TASK OBJECTIVE: In the listing below, the line containing "(239, 268) = (707, 437): none -> black bottle" marks the end; copy exactly every line from the first through that one.
Top of AVAILABLE RECORDS
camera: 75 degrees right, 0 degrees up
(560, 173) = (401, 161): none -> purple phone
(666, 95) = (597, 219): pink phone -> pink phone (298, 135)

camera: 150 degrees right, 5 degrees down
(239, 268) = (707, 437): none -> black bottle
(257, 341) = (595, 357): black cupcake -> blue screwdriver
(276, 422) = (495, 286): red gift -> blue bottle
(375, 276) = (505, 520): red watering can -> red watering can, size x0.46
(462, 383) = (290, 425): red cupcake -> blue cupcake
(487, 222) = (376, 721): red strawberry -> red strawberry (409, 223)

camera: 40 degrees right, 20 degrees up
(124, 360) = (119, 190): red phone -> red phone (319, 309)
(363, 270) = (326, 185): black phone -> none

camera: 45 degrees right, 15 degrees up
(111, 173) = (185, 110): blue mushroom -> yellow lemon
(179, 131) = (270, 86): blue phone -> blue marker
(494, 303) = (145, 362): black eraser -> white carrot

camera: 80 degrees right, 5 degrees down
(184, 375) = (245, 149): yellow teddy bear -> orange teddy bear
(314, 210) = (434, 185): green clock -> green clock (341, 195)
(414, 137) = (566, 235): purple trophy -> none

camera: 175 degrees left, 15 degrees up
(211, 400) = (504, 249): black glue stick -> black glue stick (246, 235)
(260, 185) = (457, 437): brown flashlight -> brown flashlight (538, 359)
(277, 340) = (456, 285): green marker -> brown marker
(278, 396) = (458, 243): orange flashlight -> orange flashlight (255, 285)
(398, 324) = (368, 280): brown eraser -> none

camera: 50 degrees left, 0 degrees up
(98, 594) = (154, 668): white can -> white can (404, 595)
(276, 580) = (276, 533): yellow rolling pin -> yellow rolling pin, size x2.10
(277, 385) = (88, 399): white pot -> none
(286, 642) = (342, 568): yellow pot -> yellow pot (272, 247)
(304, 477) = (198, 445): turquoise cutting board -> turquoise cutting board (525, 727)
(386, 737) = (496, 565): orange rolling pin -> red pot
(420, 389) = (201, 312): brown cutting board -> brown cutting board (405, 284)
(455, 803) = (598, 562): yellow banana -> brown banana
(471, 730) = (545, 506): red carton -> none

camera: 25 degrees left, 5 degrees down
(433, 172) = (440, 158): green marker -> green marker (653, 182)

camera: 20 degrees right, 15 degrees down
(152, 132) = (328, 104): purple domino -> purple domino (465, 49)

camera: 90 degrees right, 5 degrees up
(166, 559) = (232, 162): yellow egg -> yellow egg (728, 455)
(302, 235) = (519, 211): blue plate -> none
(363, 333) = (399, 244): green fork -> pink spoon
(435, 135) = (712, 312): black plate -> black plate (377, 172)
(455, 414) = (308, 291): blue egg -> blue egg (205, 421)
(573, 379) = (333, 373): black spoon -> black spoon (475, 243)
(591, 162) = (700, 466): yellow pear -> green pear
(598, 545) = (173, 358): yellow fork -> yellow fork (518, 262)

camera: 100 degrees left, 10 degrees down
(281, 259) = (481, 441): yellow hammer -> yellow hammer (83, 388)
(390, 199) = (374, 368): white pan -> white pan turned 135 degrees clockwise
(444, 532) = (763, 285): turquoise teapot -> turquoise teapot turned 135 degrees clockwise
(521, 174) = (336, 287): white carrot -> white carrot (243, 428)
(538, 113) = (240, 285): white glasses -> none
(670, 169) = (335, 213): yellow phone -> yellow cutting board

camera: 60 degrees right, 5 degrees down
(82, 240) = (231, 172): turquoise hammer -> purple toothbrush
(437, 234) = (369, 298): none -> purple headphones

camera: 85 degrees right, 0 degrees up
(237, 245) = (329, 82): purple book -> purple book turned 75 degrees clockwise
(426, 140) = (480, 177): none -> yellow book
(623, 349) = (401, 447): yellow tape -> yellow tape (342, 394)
Bottom of AVAILABLE RECORDS
ANSWER TO THIS EXERCISE:
camera: 75 degrees right, 0 degrees up
(560, 173) = (401, 161): none -> purple phone
(666, 95) = (597, 219): pink phone -> pink phone (298, 135)

camera: 150 degrees right, 5 degrees down
(239, 268) = (707, 437): none -> black bottle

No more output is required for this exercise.